__Material to process__:
_ _ _ _
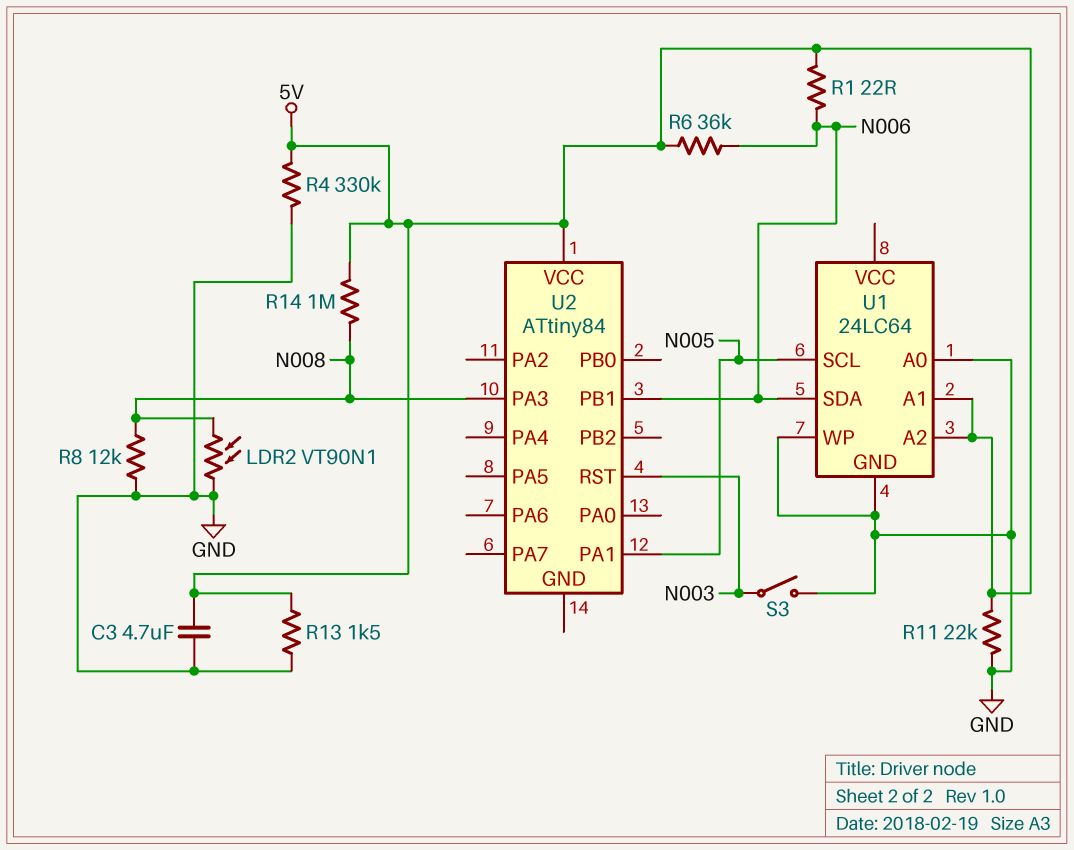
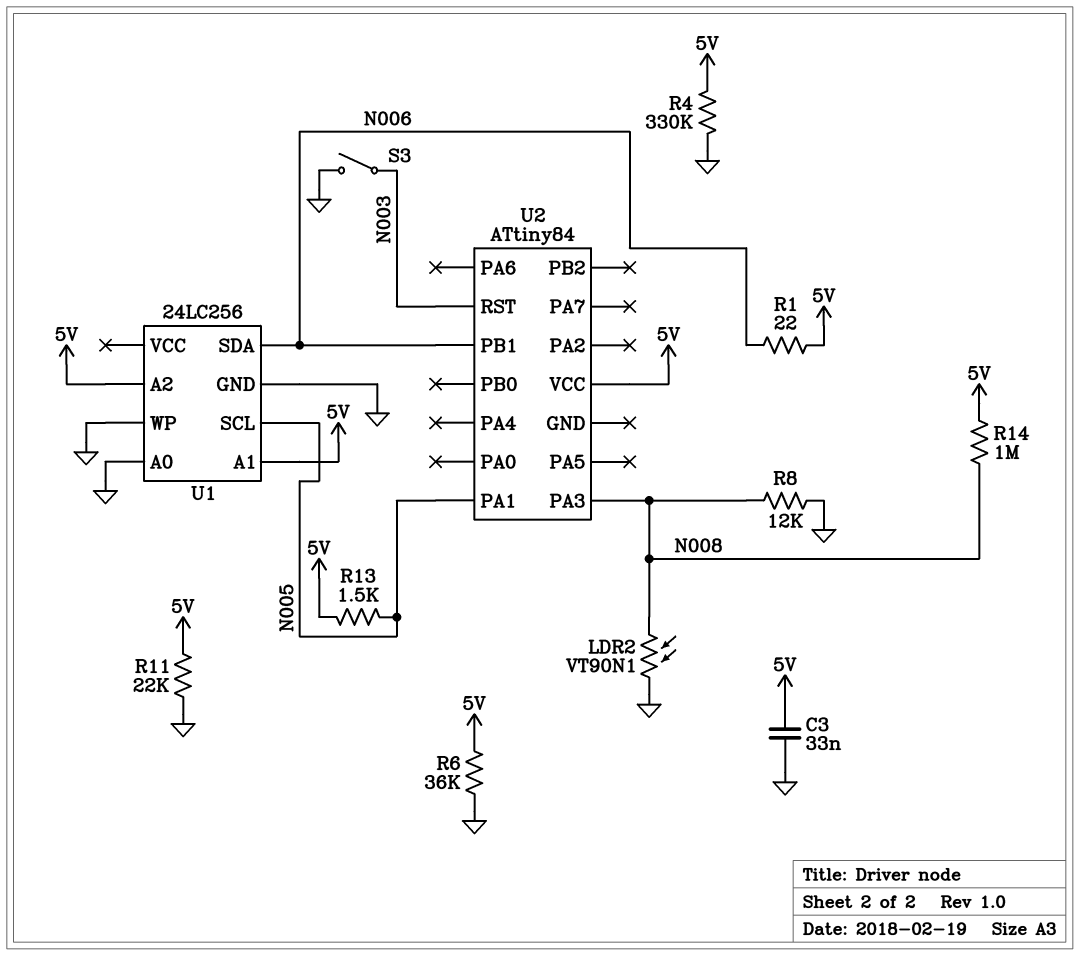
C3: 4.7uF (5V, GND) -> 33nF (5V, GND)
R6: 36k (5V, N006) -> 36k (5V, GND)
R13: 1.5k (5V, GND) -> 1.5k (5V, N005)
U1: 24LC64 -> 24LC256

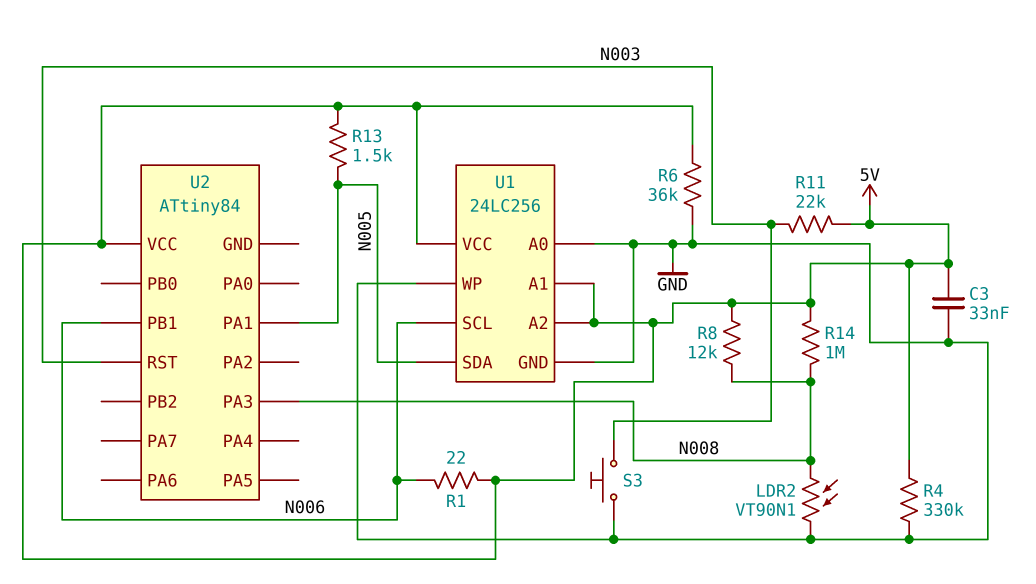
R8: 12k (GND, N008) -> 12k (5V, N008)
R11: 22k (5V, GND) -> 22k (5V, N003)
S3: switch (GND, N003) -> button (GND, N003)
U1 pin SCL: N005 -> N006
U1 pin SDA: N006 -> N005
U1 pin VCC: none -> 5V

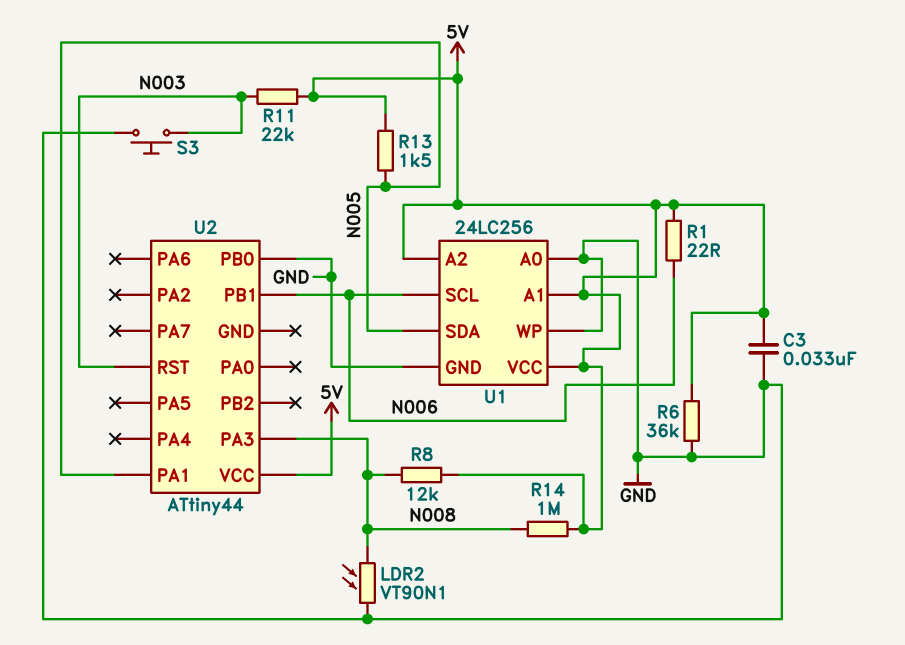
R4: 330k (5V, GND) -> none
U2: ATtiny84 -> ATtiny44
U2 pin PB0: none -> GND

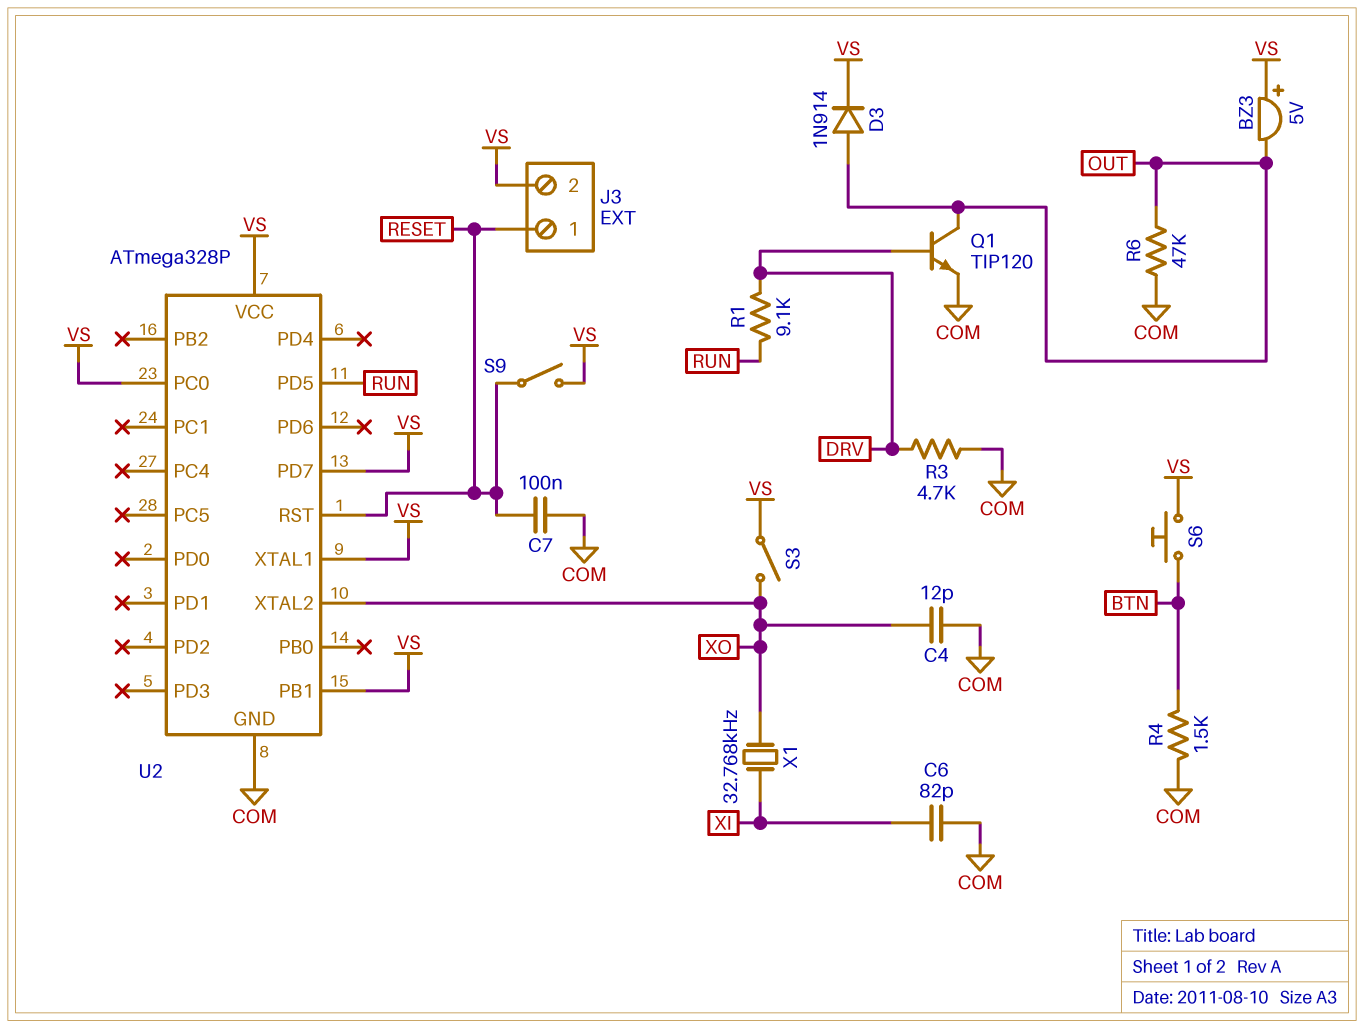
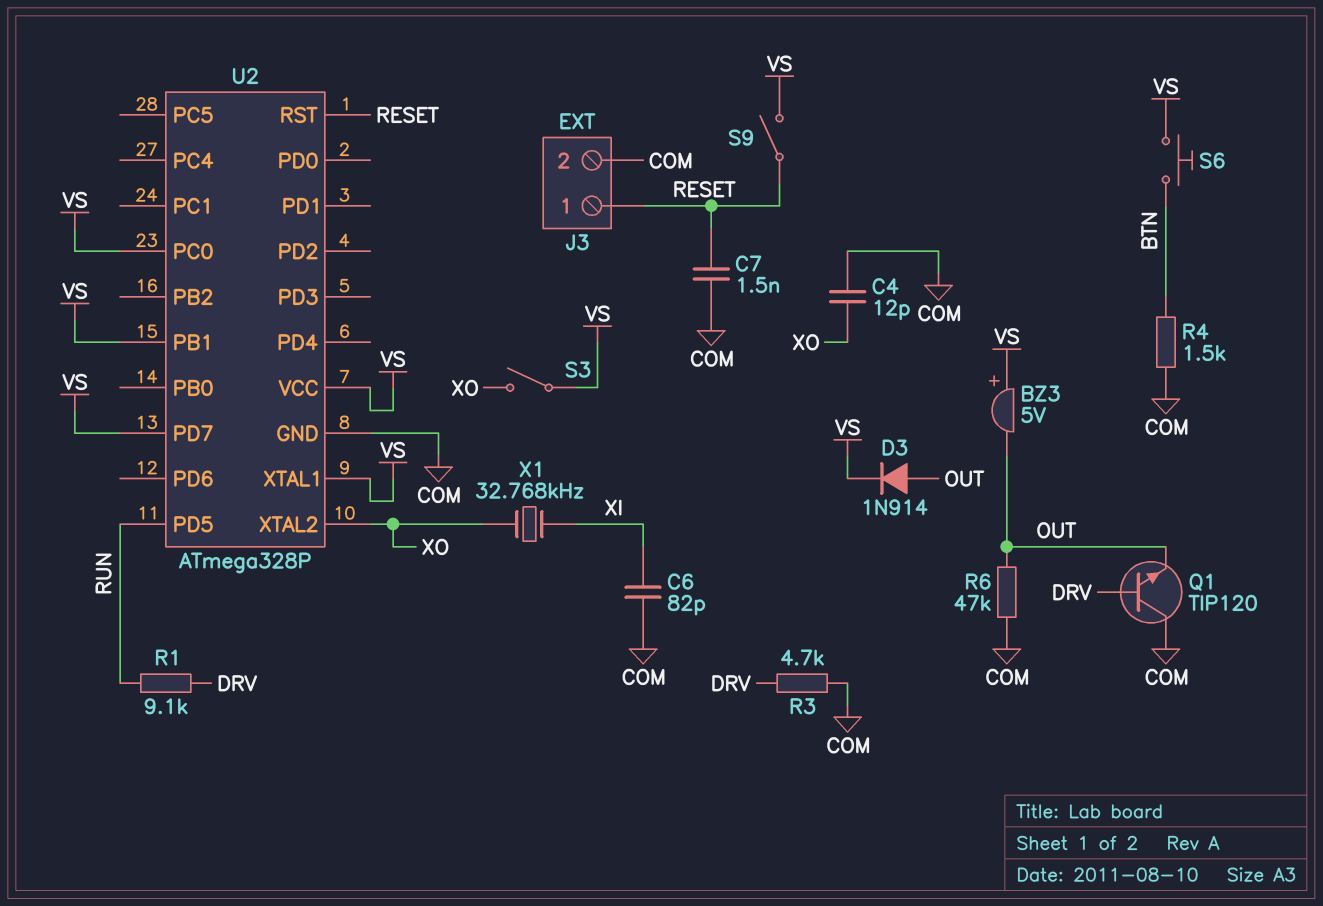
C7: 100nF (COM, RESET) -> 1.5nF (COM, RESET)
J3 pin 2: VS -> COM
Q1: NPN TIP120 (B DRV, C OUT, E COM) -> NPN TIP120 (B DRV, C COM, E OUT)

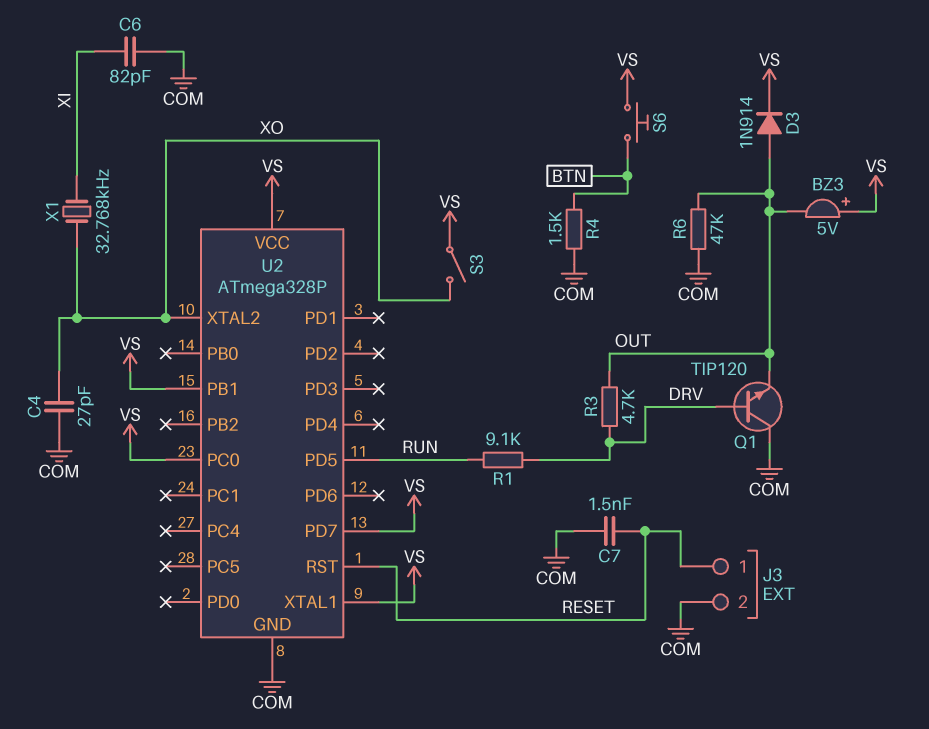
C4: 12pF (COM, XO) -> 27pF (COM, XO)
R3: 4.7k (COM, DRV) -> 4.7k (DRV, OUT)
S9: switch (RESET, VS) -> none

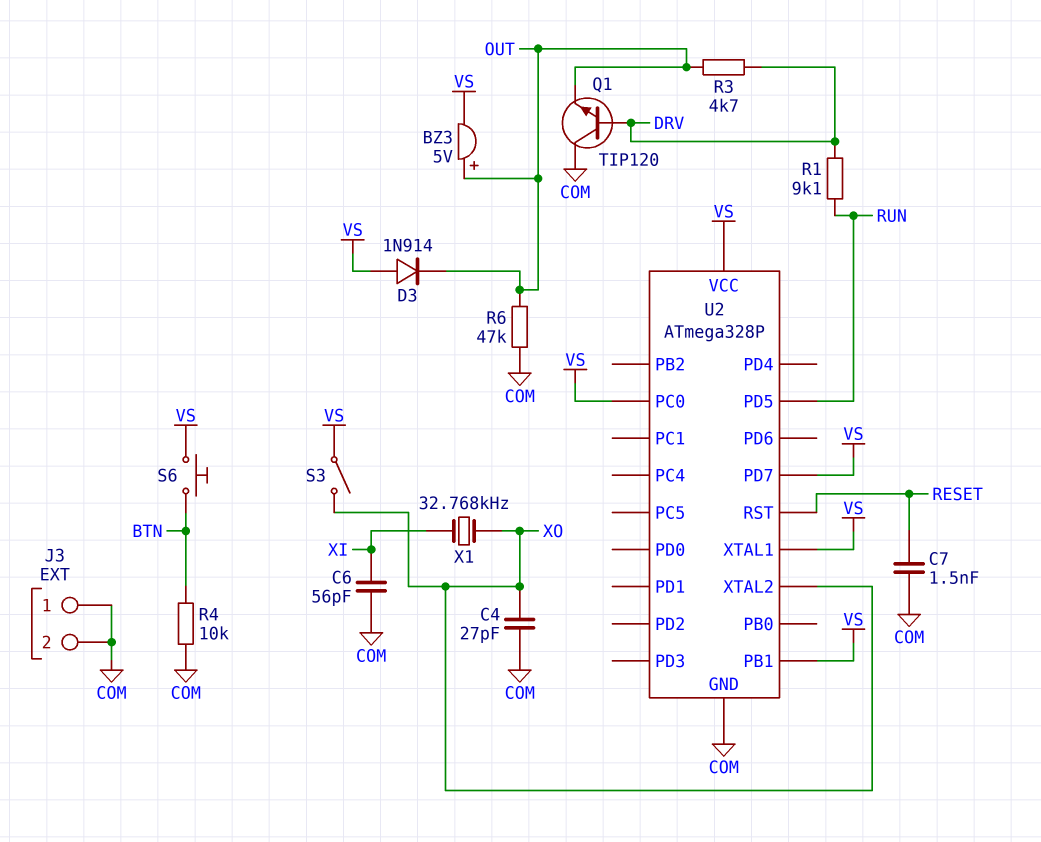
BZ3: buzzer 5V (plus VS, minus OUT) -> buzzer 5V (plus OUT, minus VS)
C6: 82pF (COM, XI) -> 56pF (COM, XI)
D3: diode 1N914 (A OUT, K VS) -> diode 1N914 (A VS, K OUT)
J3 pin 1: RESET -> COM
R4: 1.5k (BTN, COM) -> 10k (BTN, COM)

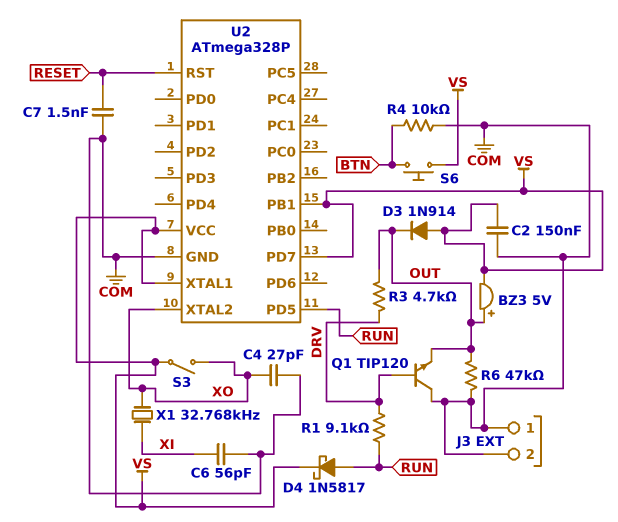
C2: none -> 150nF (COM, VS)
D4: none -> schottky 1N5817 (A RUN, K VS)
U2 pin PC0: VS -> none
_ _ _ _
__Try it__:
This exercise requires the lines of the entries containing the string "RESET".

__Task response__:
C7: 100nF (COM, RESET) -> 1.5nF (COM, RESET)
S9: switch (RESET, VS) -> none
J3 pin 1: RESET -> COM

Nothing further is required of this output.